Excerpts from a dataset
——

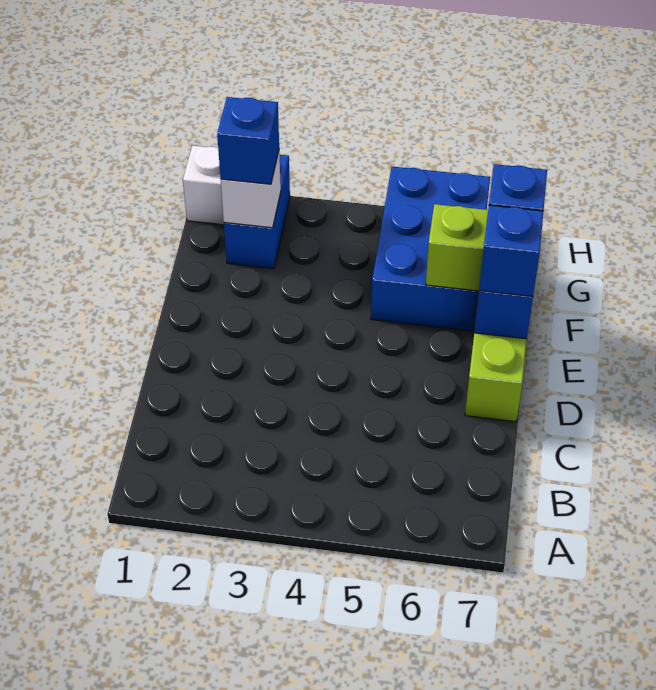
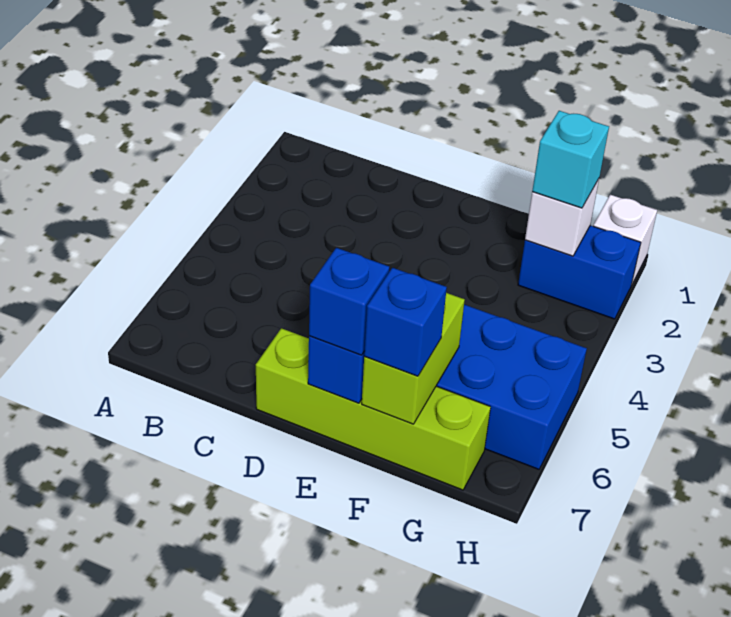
blue brick G2 level 3 -> cyan brick G2 level 3

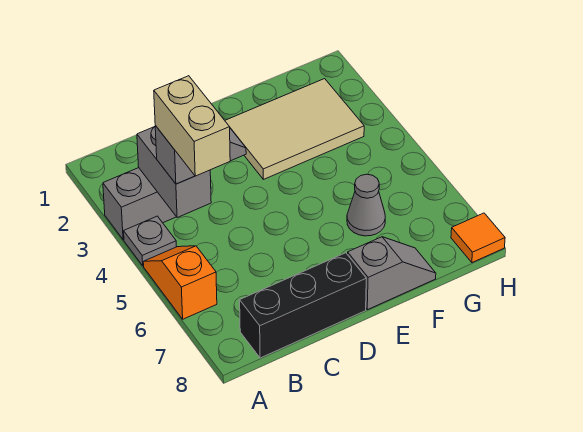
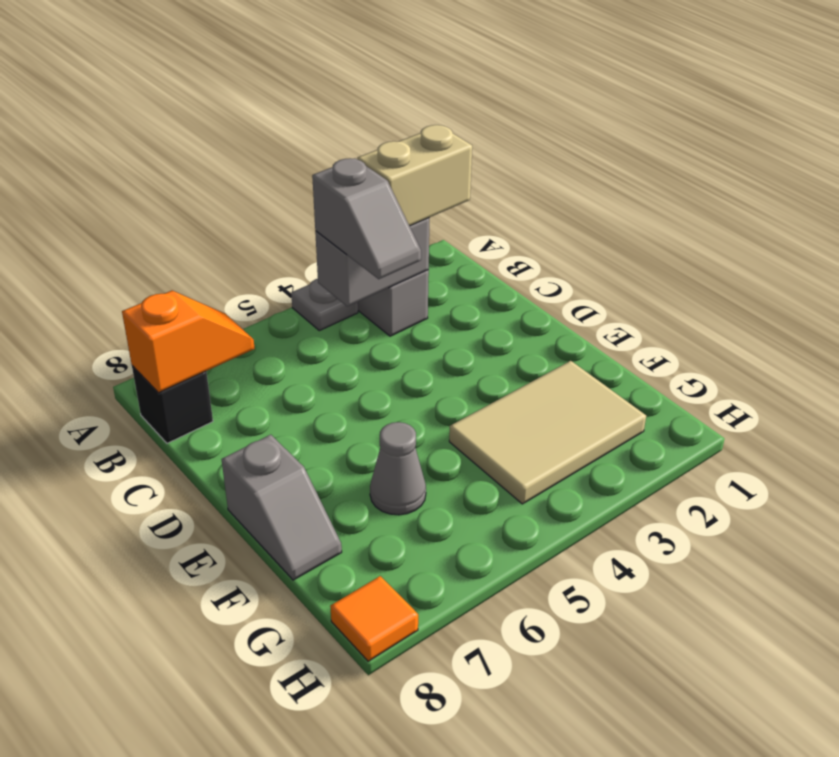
orange slope A5:A6 level 1 top 6 -> orange slope B7:B8 level 2 top 8
tan brick B4:B5 level 4 -> tan brick B2:B3 level 3
black brick B8:D8 level 1 -> black brick B8 level 1
tan tile E2:G3 level 1 -> tan tile F2:G4 level 1

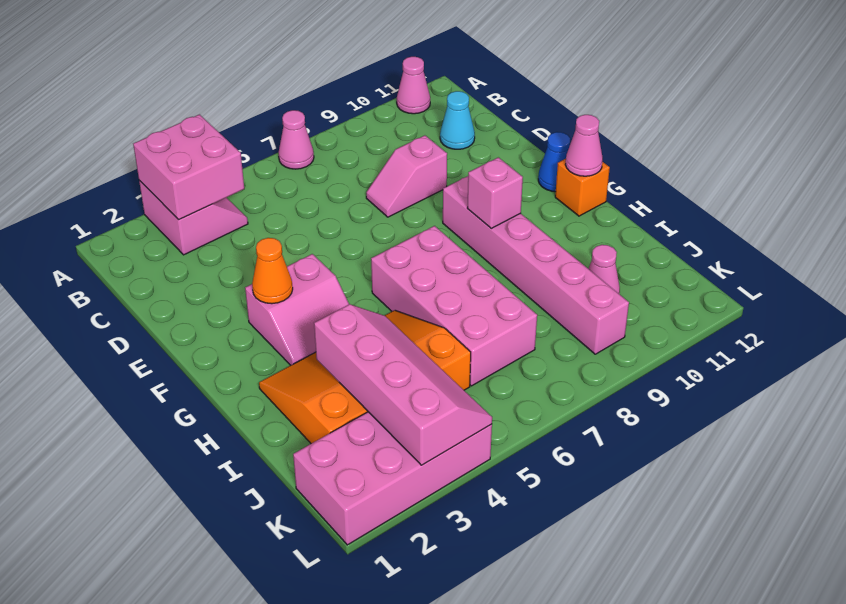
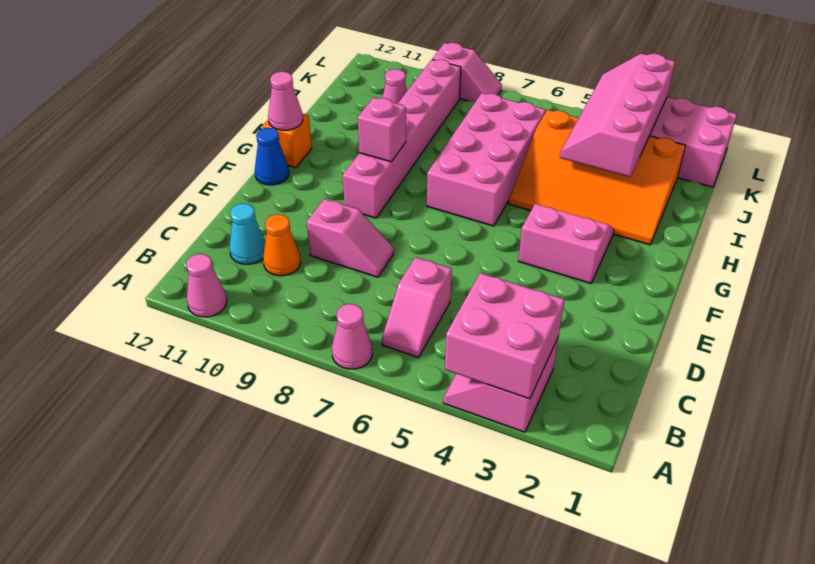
none -> pink slope B6:C6 level 1 top C
orange cone F3 level 2 -> orange cone C10 level 1
none -> pink slope L8:L9 level 1 top 9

——

■ **TASK DESCRIPTION**
Give the count of lines in the data above holding the word "none", and nothing beyond it.

■ **FINISHED EXERCISE**
2